Could you rewrite the lines of the items, substituting "blank" for every "none" and changing nothing else? Leave the pictures out of your answer.
## begin PROVIDED RECORDS
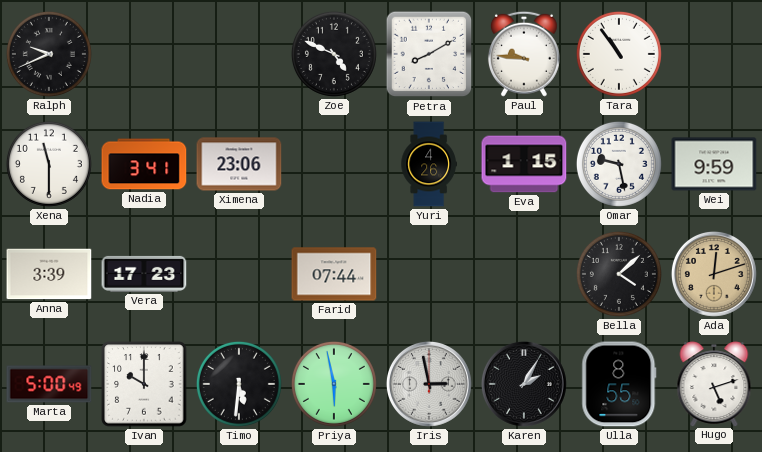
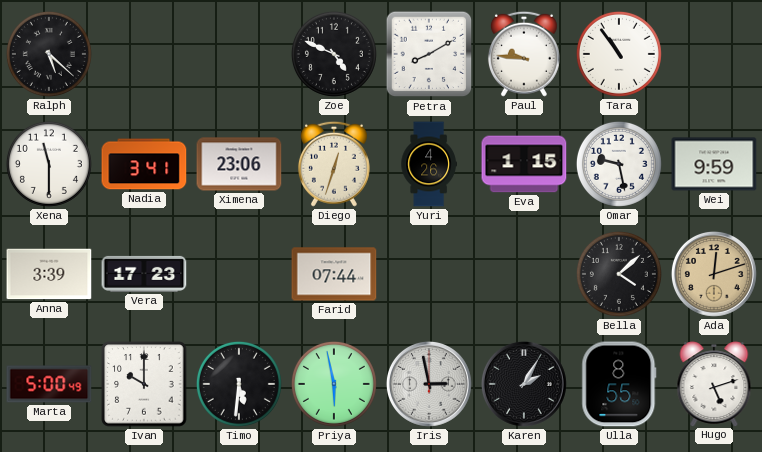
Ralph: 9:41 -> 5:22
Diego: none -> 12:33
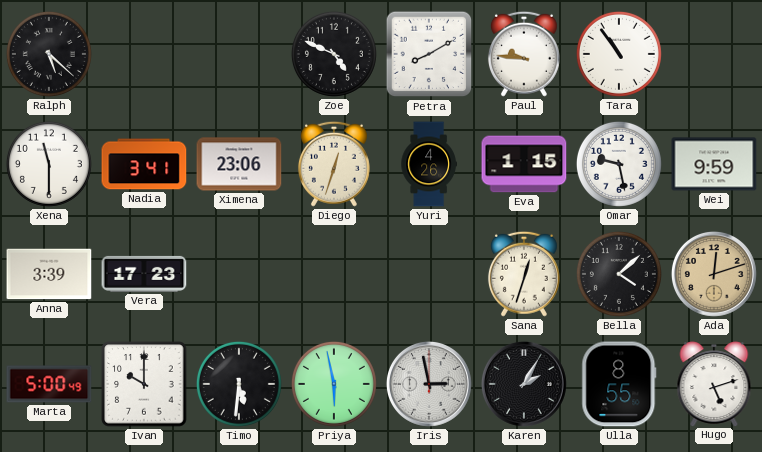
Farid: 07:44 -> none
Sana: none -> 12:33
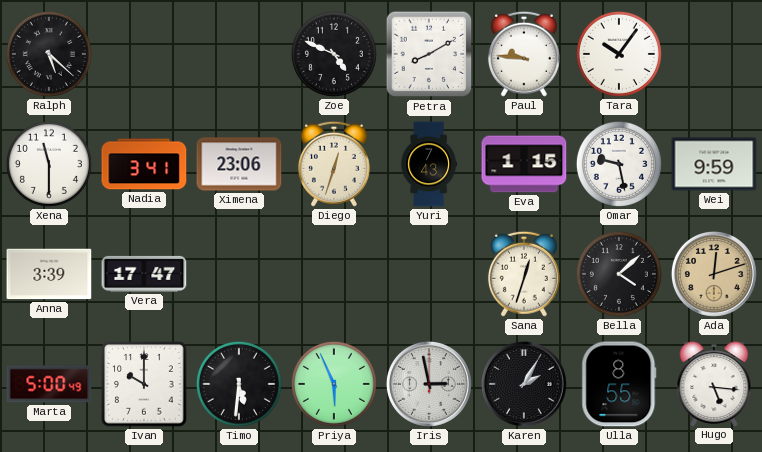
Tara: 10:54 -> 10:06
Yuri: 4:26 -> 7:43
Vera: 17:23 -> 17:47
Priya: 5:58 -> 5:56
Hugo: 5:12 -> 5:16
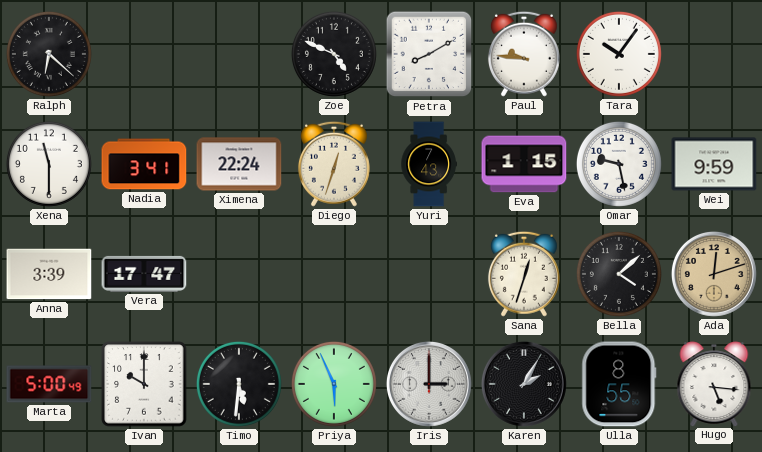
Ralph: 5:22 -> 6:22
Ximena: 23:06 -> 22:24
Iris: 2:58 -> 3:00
## end PROVIDED RECORDS
▸ SOLUTION TO THIS EXERCISE
Ralph: 9:41 -> 5:22
Diego: blank -> 12:33
Farid: 07:44 -> blank
Sana: blank -> 12:33
Tara: 10:54 -> 10:06
Yuri: 4:26 -> 7:43
Vera: 17:23 -> 17:47
Priya: 5:58 -> 5:56
Hugo: 5:12 -> 5:16
Ralph: 5:22 -> 6:22
Ximena: 23:06 -> 22:24
Iris: 2:58 -> 3:00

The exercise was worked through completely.